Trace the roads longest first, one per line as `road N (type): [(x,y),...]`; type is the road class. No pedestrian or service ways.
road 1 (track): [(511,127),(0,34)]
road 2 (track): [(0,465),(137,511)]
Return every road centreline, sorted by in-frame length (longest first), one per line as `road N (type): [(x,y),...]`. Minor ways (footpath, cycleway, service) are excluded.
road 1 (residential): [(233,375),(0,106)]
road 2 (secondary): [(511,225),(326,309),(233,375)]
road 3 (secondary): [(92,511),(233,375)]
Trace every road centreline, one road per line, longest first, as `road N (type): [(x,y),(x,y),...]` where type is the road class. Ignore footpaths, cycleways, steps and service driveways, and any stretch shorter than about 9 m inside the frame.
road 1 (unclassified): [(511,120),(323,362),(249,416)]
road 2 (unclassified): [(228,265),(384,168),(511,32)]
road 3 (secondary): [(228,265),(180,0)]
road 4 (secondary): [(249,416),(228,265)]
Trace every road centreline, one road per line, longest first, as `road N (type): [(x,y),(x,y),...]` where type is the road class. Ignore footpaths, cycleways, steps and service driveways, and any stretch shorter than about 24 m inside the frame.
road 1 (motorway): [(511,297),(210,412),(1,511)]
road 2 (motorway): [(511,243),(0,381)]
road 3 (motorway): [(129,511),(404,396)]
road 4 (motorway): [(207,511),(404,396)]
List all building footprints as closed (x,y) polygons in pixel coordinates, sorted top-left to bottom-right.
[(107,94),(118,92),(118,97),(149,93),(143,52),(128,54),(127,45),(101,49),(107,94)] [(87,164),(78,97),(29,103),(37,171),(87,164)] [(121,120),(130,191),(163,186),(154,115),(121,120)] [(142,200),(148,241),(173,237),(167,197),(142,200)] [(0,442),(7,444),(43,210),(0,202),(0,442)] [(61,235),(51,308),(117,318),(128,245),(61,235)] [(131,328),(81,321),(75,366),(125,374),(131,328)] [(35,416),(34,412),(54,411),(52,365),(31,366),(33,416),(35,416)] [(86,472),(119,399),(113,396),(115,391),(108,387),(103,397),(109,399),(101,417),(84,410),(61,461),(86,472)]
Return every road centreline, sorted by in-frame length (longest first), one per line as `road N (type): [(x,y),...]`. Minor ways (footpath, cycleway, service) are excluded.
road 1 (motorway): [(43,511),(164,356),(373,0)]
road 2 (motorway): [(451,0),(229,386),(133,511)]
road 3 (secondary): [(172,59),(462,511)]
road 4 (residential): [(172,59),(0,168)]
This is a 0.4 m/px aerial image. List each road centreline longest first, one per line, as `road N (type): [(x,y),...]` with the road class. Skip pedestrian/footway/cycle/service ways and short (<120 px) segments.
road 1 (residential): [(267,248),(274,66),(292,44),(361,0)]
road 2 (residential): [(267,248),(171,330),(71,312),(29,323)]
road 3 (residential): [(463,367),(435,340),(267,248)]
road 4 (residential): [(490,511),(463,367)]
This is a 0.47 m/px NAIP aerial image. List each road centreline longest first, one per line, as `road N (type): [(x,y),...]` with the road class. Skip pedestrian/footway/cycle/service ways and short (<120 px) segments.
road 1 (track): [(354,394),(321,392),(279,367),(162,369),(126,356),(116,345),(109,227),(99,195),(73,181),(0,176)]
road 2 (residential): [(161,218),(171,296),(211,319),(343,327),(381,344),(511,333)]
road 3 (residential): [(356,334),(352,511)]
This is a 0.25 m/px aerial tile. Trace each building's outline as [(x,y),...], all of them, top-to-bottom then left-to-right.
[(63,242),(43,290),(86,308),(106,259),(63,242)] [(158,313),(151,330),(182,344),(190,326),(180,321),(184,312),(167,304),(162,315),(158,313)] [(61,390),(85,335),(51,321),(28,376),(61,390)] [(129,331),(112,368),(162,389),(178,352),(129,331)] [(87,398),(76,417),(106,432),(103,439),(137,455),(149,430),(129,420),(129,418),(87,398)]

Short task:
Output the material above as a JSON list of strings, one string per line and no strings for blank lines.

Finished task:
[
  "Trace the roads longest first, one per line as `road N (type): [(x,y),...]`; type is the road class. No pedestrian or service ways.",
  "road 1 (track): [(511,127),(0,34)]",
  "road 2 (track): [(0,465),(137,511)]",
  "Return every road centreline, sorted by in-frame length (longest first), one per line as `road N (type): [(x,y),...]`. Minor ways (footpath, cycleway, service) are excluded.",
  "road 1 (residential): [(233,375),(0,106)]",
  "road 2 (secondary): [(511,225),(326,309),(233,375)]",
  "road 3 (secondary): [(92,511),(233,375)]",
  "Trace every road centreline, one road per line, longest first, as `road N (type): [(x,y),(x,y),...]` where type is the road class. Ignore footpaths, cycleways, steps and service driveways, and any stretch shorter than about 9 m inside the frame.",
  "road 1 (unclassified): [(511,120),(323,362),(249,416)]",
  "road 2 (unclassified): [(228,265),(384,168),(511,32)]",
  "road 3 (secondary): [(228,265),(180,0)]",
  "road 4 (secondary): [(249,416),(228,265)]",
  "Trace every road centreline, one road per line, longest first, as `road N (type): [(x,y),(x,y),...]` where type is the road class. Ignore footpaths, cycleways, steps and service driveways, and any stretch shorter than about 24 m inside the frame.",
  "road 1 (motorway): [(511,297),(210,412),(1,511)]",
  "road 2 (motorway): [(511,243),(0,381)]",
  "road 3 (motorway): [(129,511),(404,396)]",
  "road 4 (motorway): [(207,511),(404,396)]",
  "List all building footprints as closed (x,y) polygons in pixel coordinates, sorted top-left to bottom-right.",
  "[(107,94),(118,92),(118,97),(149,93),(143,52),(128,54),(127,45),(101,49),(107,94)] [(87,164),(78,97),(29,103),(37,171),(87,164)] [(121,120),(130,191),(163,186),(154,115),(121,120)] [(142,200),(148,241),(173,237),(167,197),(142,200)] [(0,442),(7,444),(43,210),(0,202),(0,442)] [(61,235),(51,308),(117,318),(128,245),(61,235)] [(131,328),(81,321),(75,366),(125,374),(131,328)] [(35,416),(34,412),(54,411),(52,365),(31,366),(33,416),(35,416)] [(86,472),(119,399),(113,396),(115,391),(108,387),(103,397),(109,399),(101,417),(84,410),(61,461),(86,472)]",
  "Return every road centreline, sorted by in-frame length (longest first), one per line as `road N (type): [(x,y),...]`. Minor ways (footpath, cycleway, service) are excluded.",
  "road 1 (motorway): [(43,511),(164,356),(373,0)]",
  "road 2 (motorway): [(451,0),(229,386),(133,511)]",
  "road 3 (secondary): [(172,59),(462,511)]",
  "road 4 (residential): [(172,59),(0,168)]",
  "This is a 0.4 m/px aerial image. List each road centreline longest first, one per line, as `road N (type): [(x,y),...]` with the road class. Skip pedestrian/footway/cycle/service ways and short (<120 px) segments.",
  "road 1 (residential): [(267,248),(274,66),(292,44),(361,0)]",
  "road 2 (residential): [(267,248),(171,330),(71,312),(29,323)]",
  "road 3 (residential): [(463,367),(435,340),(267,248)]",
  "road 4 (residential): [(490,511),(463,367)]",
  "This is a 0.47 m/px NAIP aerial image. List each road centreline longest first, one per line, as `road N (type): [(x,y),...]` with the road class. Skip pedestrian/footway/cycle/service ways and short (<120 px) segments.",
  "road 1 (track): [(354,394),(321,392),(279,367),(162,369),(126,356),(116,345),(109,227),(99,195),(73,181),(0,176)]",
  "road 2 (residential): [(161,218),(171,296),(211,319),(343,327),(381,344),(511,333)]",
  "road 3 (residential): [(356,334),(352,511)]",
  "This is a 0.25 m/px aerial tile. Trace each building's outline as [(x,y),...], all of them, top-to-bottom then left-to-right.",
  "[(63,242),(43,290),(86,308),(106,259),(63,242)] [(158,313),(151,330),(182,344),(190,326),(180,321),(184,312),(167,304),(162,315),(158,313)] [(61,390),(85,335),(51,321),(28,376),(61,390)] [(129,331),(112,368),(162,389),(178,352),(129,331)] [(87,398),(76,417),(106,432),(103,439),(137,455),(149,430),(129,420),(129,418),(87,398)]"
]